• Task to carry out
In the listing below, locate the line that contains "none -> yellow round brick F2 level 1" and the line that contains "none -> brown round brick J3 level 2". Restate word for word those two lines and every line between them, and nothing else.

• Given information

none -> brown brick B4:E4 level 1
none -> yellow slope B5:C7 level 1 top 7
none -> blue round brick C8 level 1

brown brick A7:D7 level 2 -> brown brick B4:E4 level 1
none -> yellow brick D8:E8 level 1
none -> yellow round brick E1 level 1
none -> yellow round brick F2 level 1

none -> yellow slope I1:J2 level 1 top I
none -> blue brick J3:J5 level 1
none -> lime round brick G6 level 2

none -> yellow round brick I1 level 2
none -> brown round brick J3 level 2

--

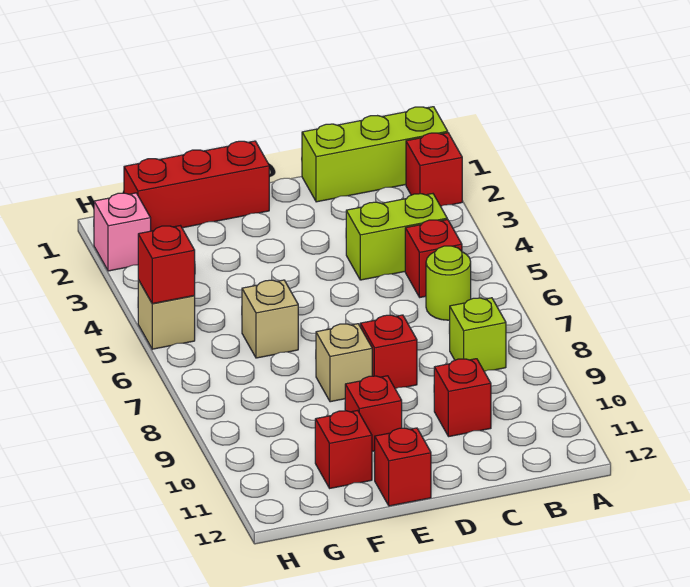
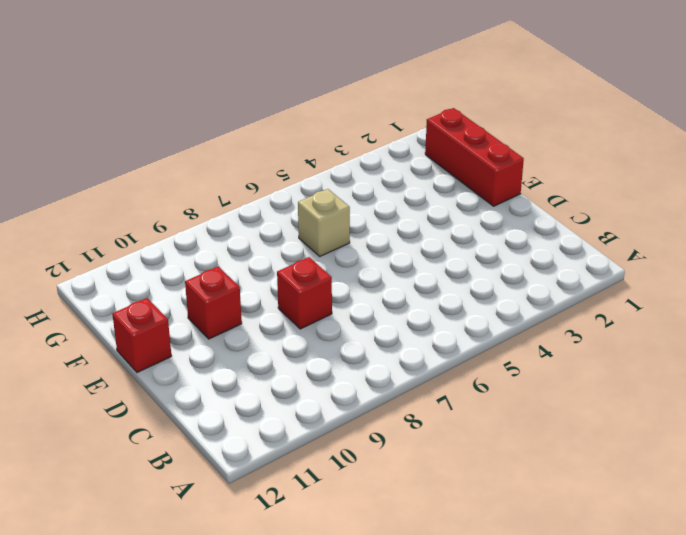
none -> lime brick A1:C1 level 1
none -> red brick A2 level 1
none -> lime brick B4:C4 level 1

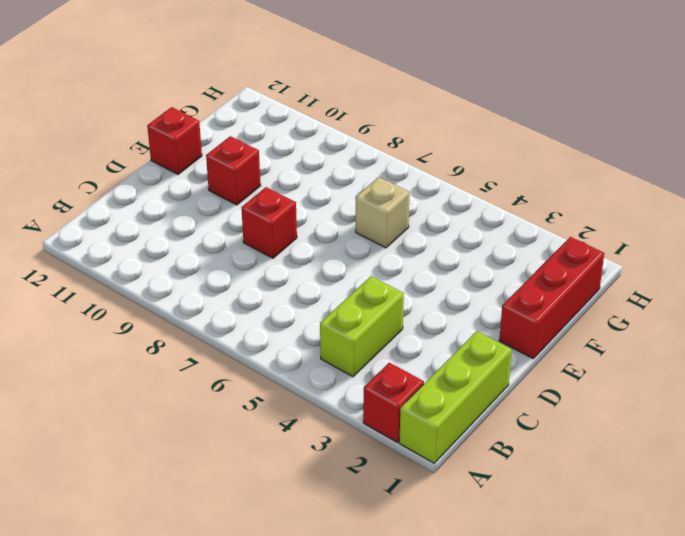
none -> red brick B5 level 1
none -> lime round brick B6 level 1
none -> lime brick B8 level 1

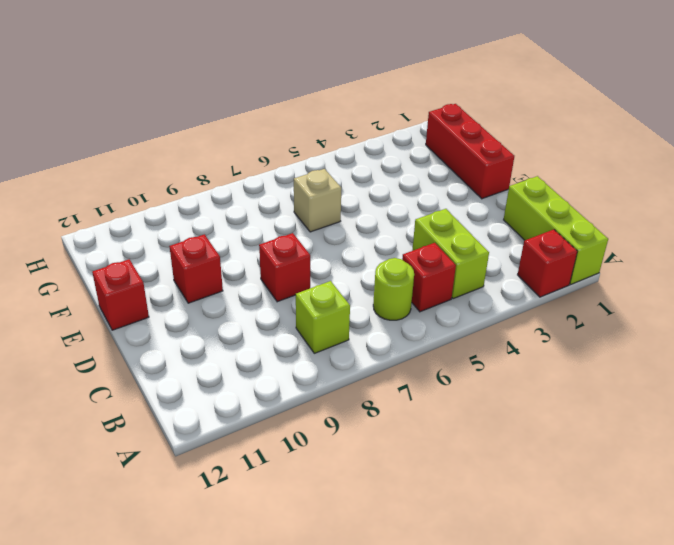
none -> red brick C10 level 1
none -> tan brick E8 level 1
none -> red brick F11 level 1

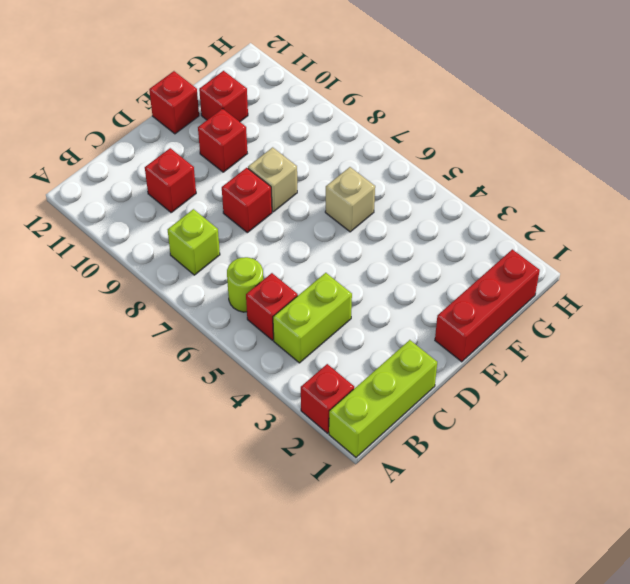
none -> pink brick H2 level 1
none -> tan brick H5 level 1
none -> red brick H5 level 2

• Answer
none -> yellow round brick F2 level 1

none -> yellow slope I1:J2 level 1 top I
none -> blue brick J3:J5 level 1
none -> lime round brick G6 level 2

none -> yellow round brick I1 level 2
none -> brown round brick J3 level 2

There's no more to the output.